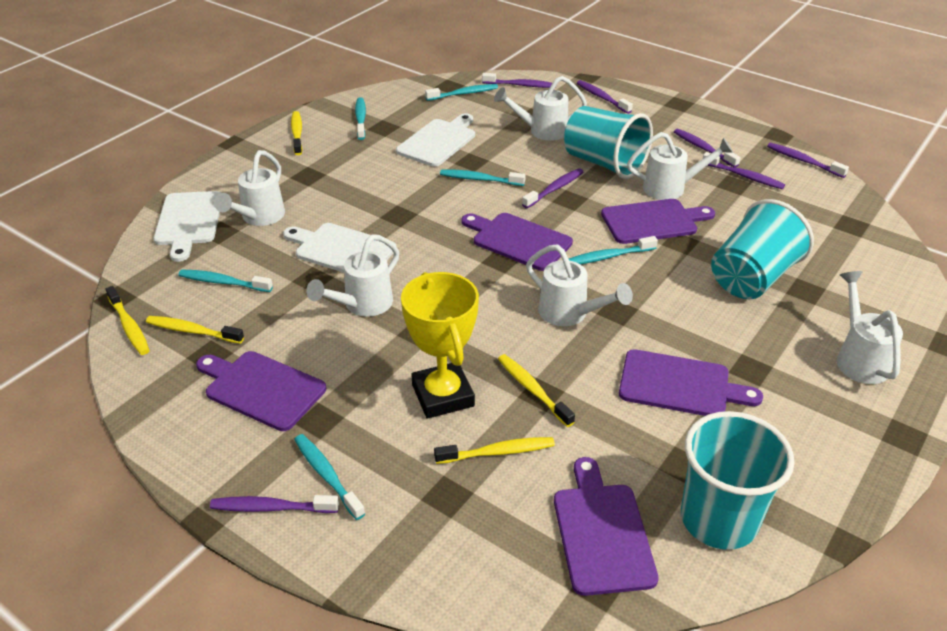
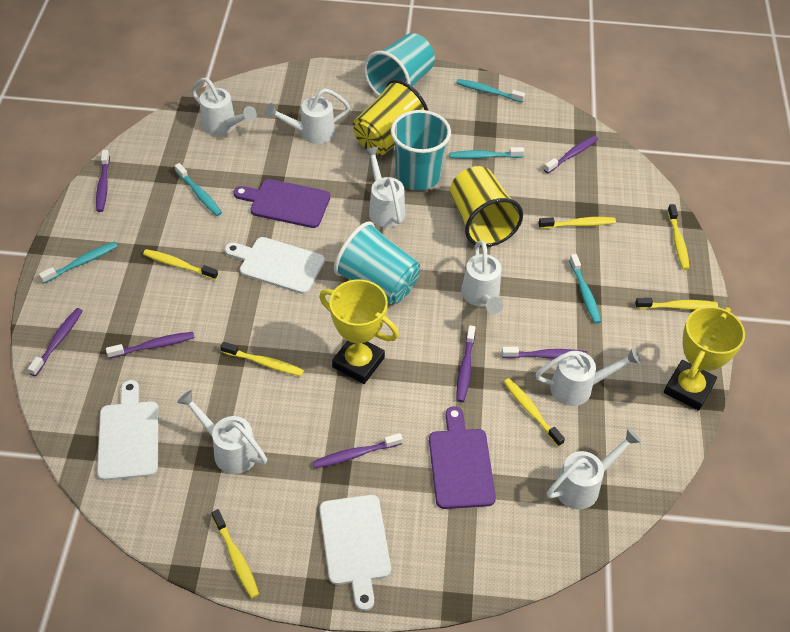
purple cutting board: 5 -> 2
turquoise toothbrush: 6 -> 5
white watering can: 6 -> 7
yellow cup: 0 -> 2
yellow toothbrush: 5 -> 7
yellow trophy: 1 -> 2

--

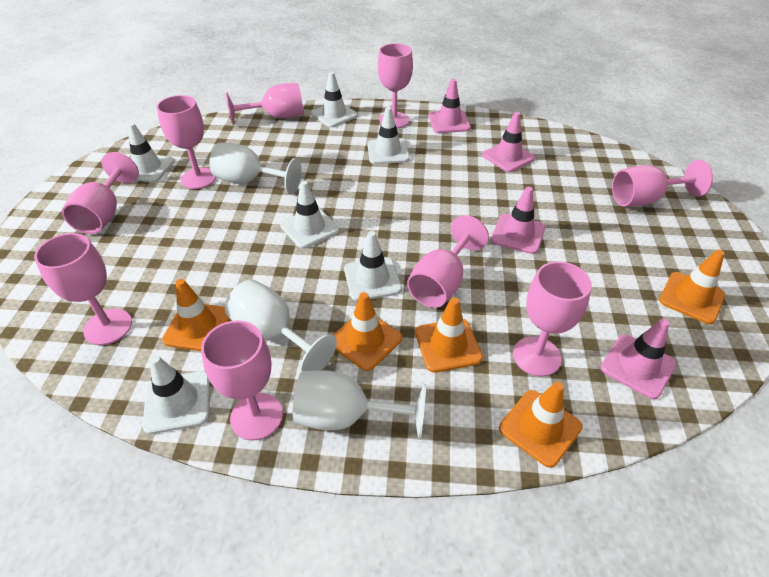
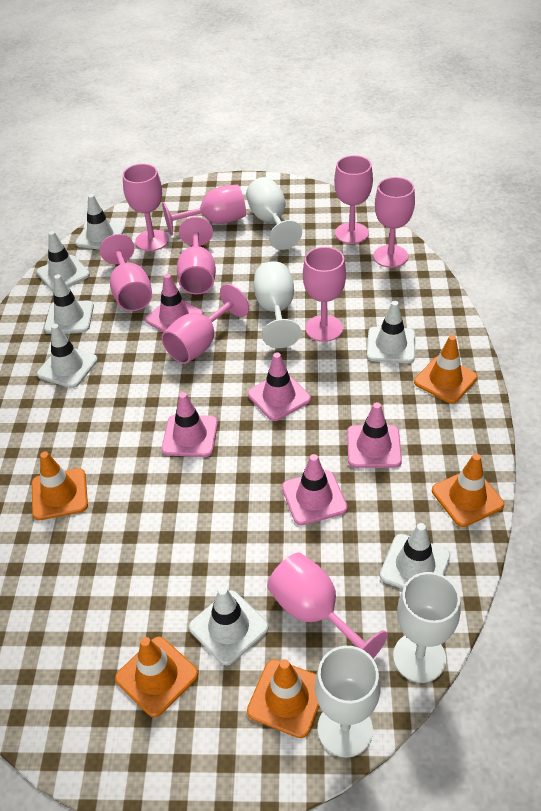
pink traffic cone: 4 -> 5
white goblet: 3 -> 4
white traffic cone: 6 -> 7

* * *

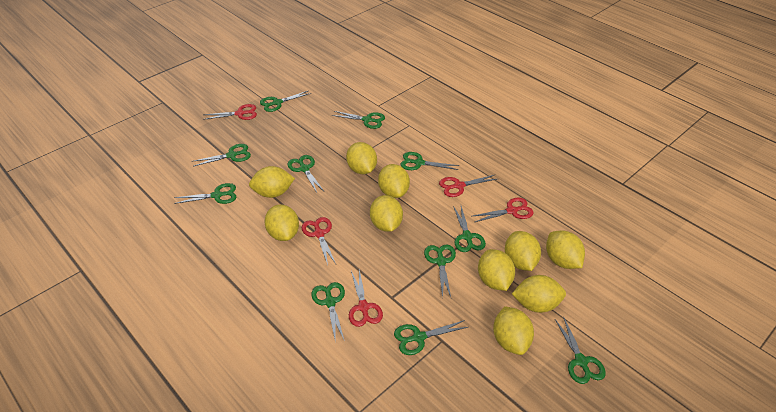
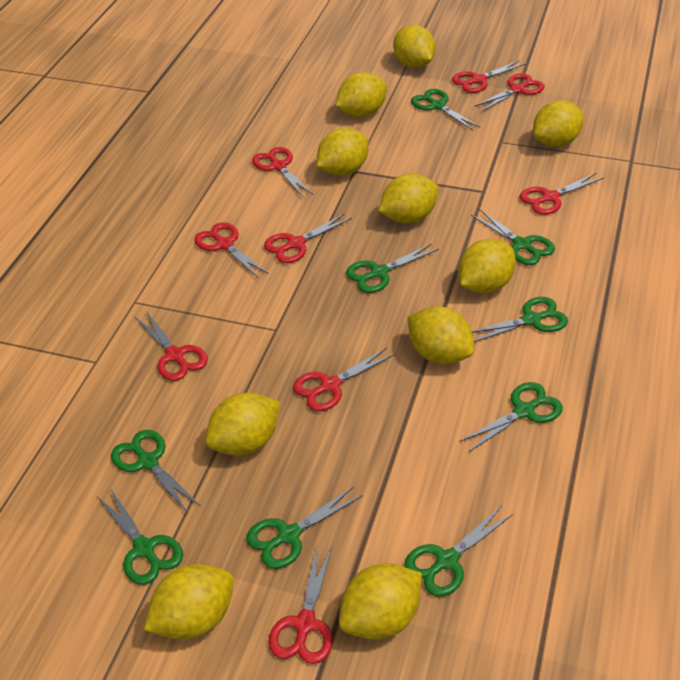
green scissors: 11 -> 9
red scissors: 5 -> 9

**WHAT NEEDS TO BE DONE**
Since only part of the listing is wanted, copy exactly the lines from the one holding "purple cutting board: 5 -> 2" to the one holding "yellow trophy: 1 -> 2", both included.

**EXERCISE RESULT**
purple cutting board: 5 -> 2
turquoise toothbrush: 6 -> 5
white watering can: 6 -> 7
yellow cup: 0 -> 2
yellow toothbrush: 5 -> 7
yellow trophy: 1 -> 2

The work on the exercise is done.